Starting at the line below holding "C2: 100nF (GND, LINE) -> 100nF (LINE, VA)" and stopping at the line holding "T2: PNP (B LINE, C", print every line exactly, both ends included, and leave the rest out.

#### [Supplied records]

☆ ☆ ☆ ☆ ☆ ☆ ☆

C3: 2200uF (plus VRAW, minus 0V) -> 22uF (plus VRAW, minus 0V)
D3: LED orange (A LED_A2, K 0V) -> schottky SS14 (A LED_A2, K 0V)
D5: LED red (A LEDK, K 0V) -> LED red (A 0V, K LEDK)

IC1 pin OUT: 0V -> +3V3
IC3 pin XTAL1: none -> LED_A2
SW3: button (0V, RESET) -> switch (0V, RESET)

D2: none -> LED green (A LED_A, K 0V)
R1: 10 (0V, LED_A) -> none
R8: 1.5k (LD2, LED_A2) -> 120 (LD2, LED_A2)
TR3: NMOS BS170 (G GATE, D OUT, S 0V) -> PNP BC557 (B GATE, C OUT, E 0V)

☆ ☆ ☆ ☆ ☆ ☆ ☆

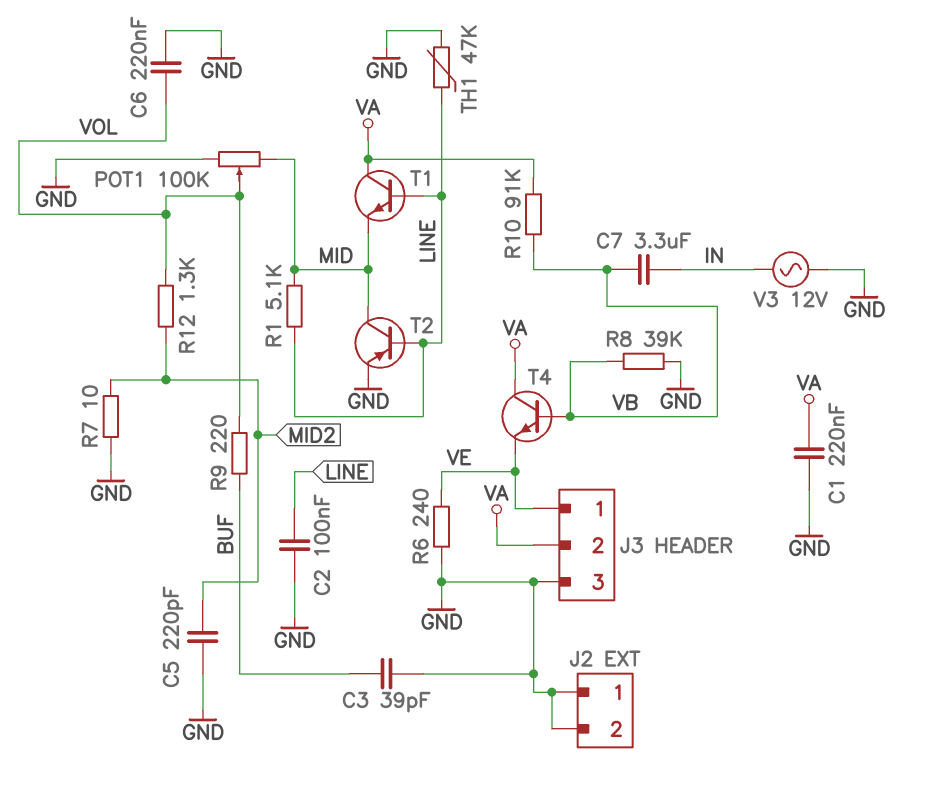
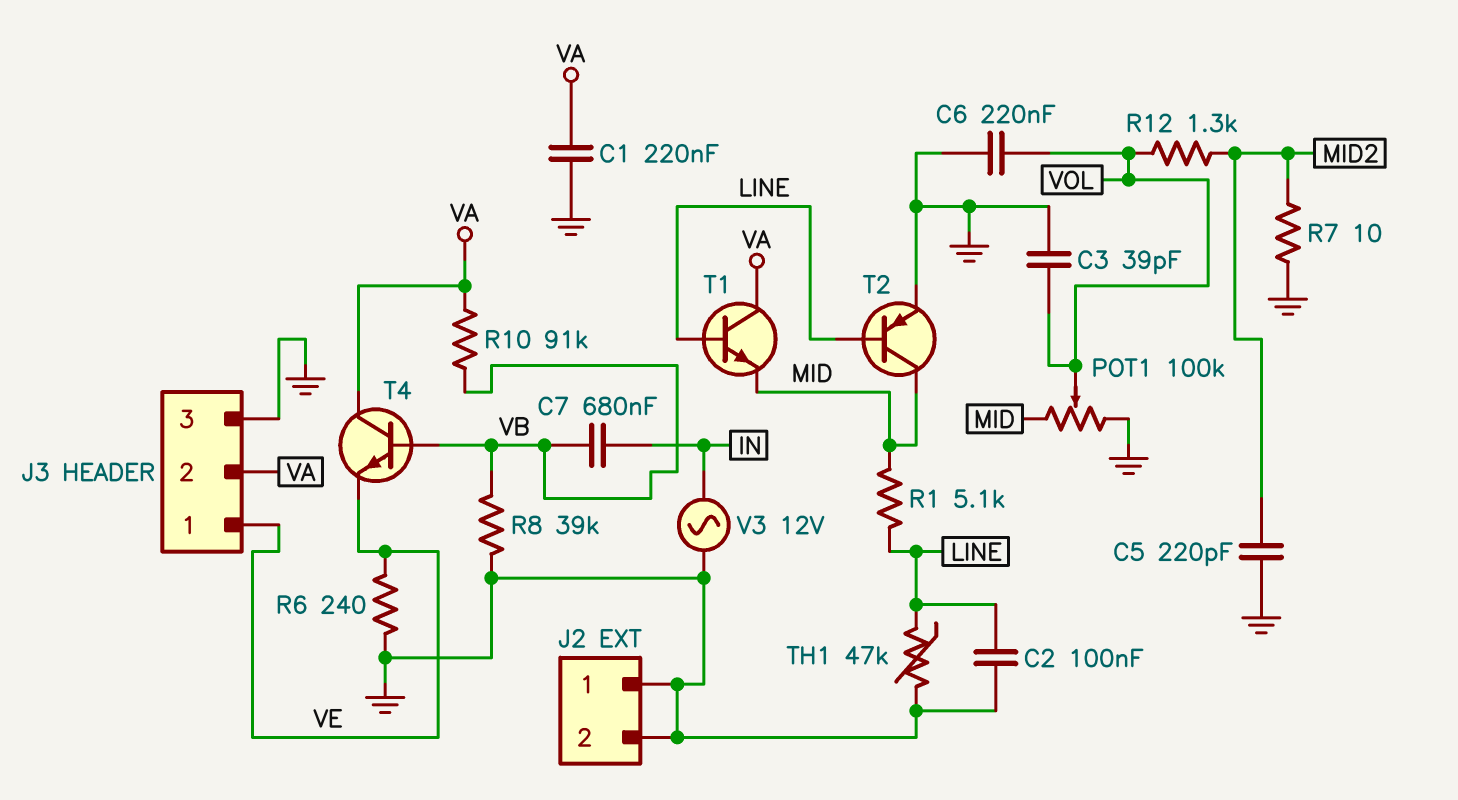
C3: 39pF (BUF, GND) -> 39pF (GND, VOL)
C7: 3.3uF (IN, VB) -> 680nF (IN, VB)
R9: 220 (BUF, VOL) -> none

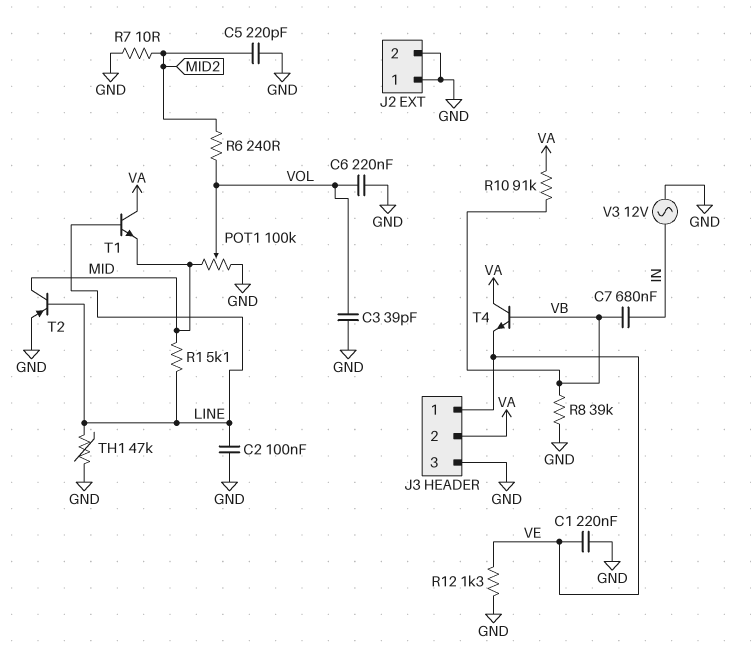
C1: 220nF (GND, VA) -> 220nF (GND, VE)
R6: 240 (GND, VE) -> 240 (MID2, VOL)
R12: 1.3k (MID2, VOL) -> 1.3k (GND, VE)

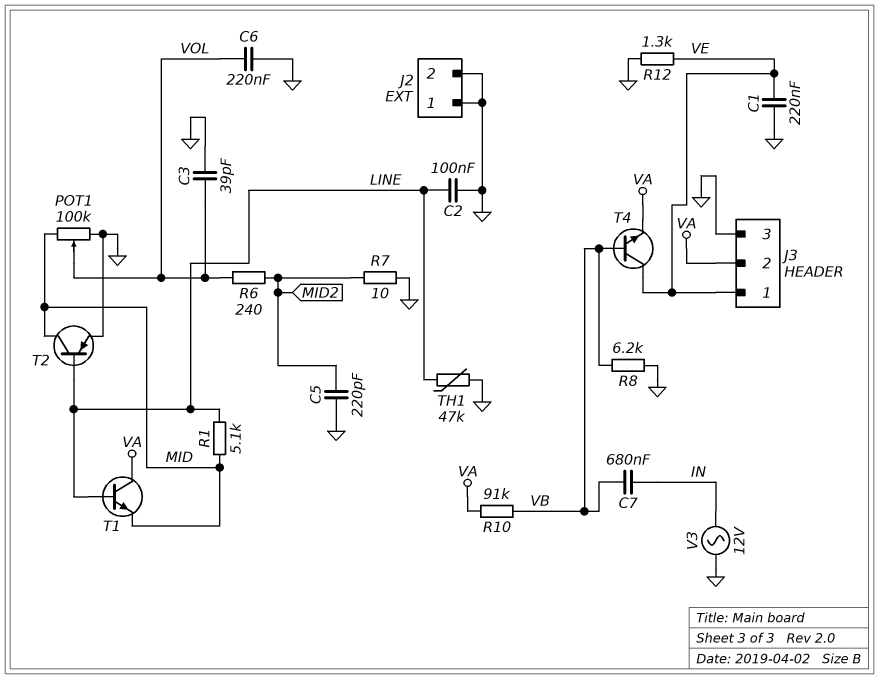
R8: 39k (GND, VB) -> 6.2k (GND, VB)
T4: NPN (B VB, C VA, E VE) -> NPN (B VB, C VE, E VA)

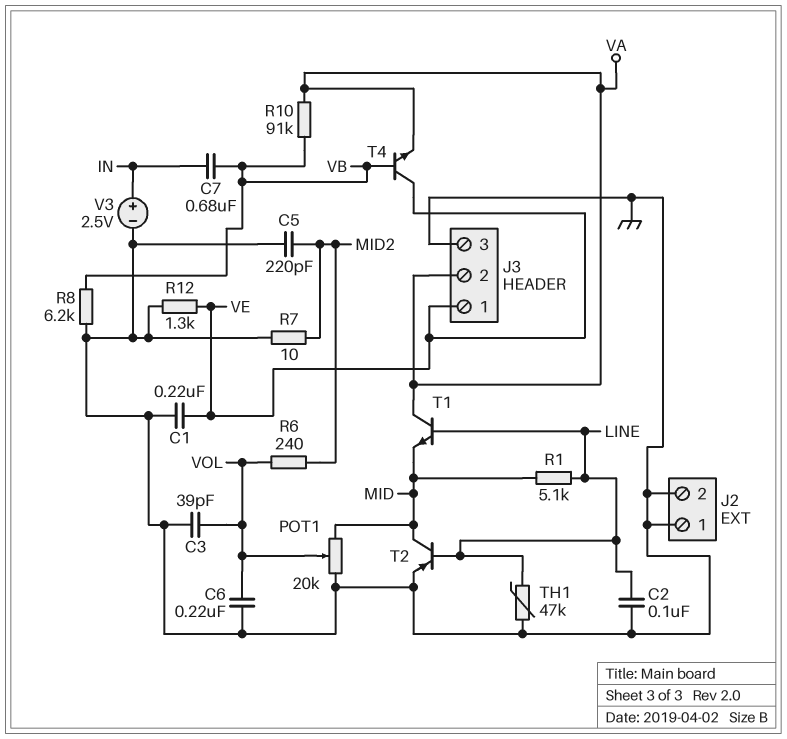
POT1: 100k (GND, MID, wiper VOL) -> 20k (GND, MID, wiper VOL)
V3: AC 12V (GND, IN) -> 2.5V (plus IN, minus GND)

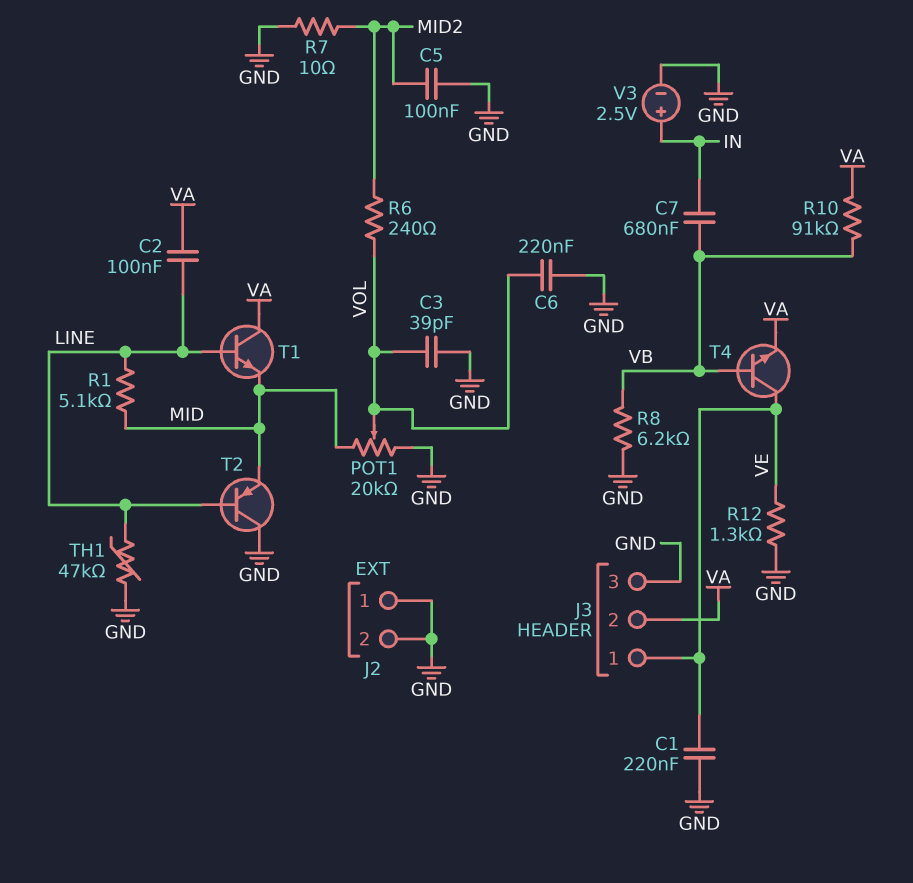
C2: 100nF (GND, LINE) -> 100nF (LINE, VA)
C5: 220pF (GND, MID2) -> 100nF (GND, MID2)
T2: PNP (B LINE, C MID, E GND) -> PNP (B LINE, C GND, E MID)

☆ ☆ ☆ ☆ ☆ ☆ ☆

#### [Task solution]
C2: 100nF (GND, LINE) -> 100nF (LINE, VA)
C5: 220pF (GND, MID2) -> 100nF (GND, MID2)
T2: PNP (B LINE, C MID, E GND) -> PNP (B LINE, C GND, E MID)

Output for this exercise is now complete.